─── Data for processing ───

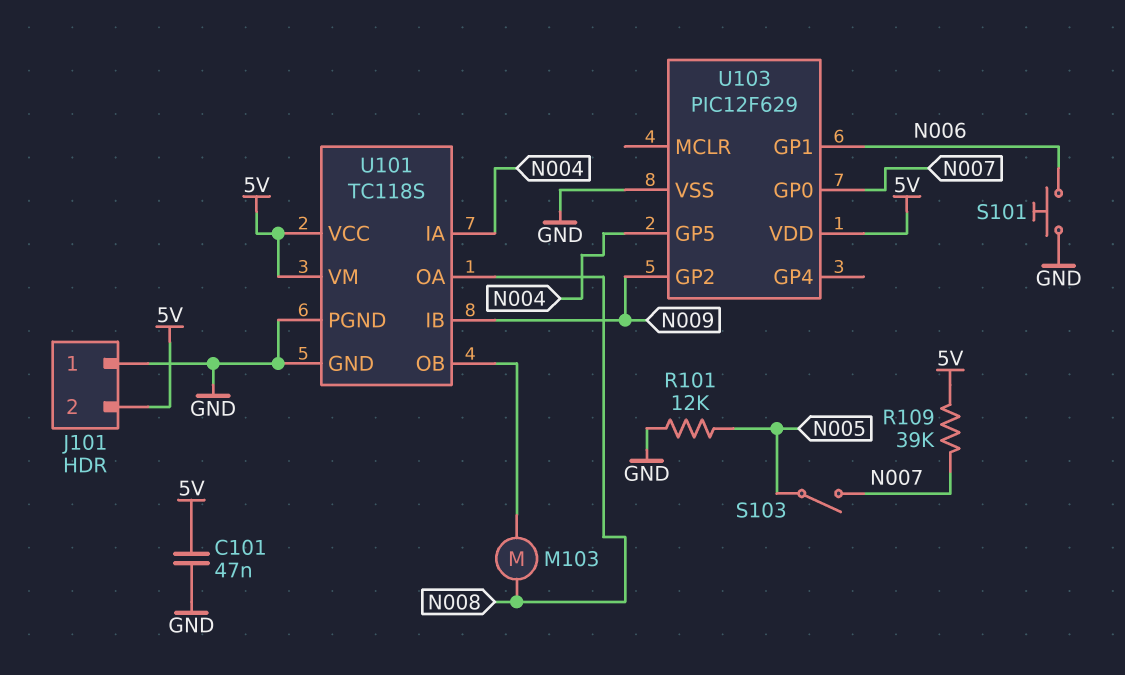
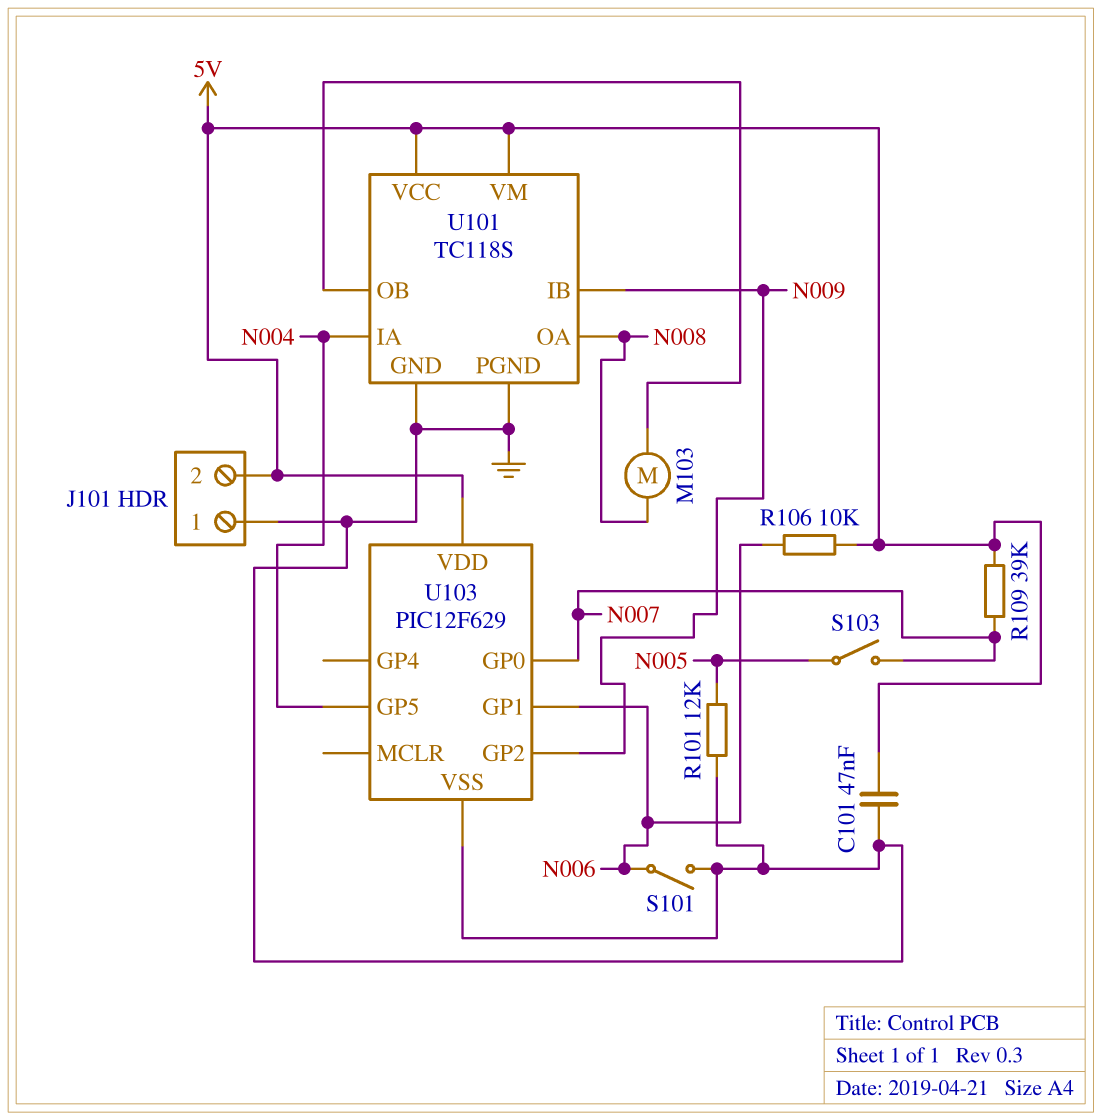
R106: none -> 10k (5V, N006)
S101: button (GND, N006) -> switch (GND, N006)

───
─── Data for processing ───

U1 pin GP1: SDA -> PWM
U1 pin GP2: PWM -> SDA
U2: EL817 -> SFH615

───

- [Task details]:
Within the material above, output exactly the lines from the one with "R106: none -> 10k (5V, N006)" through the one with "S101: button (GND, N006)", end lines included, and nothing besides.

- [Problem solution]:
R106: none -> 10k (5V, N006)
S101: button (GND, N006) -> switch (GND, N006)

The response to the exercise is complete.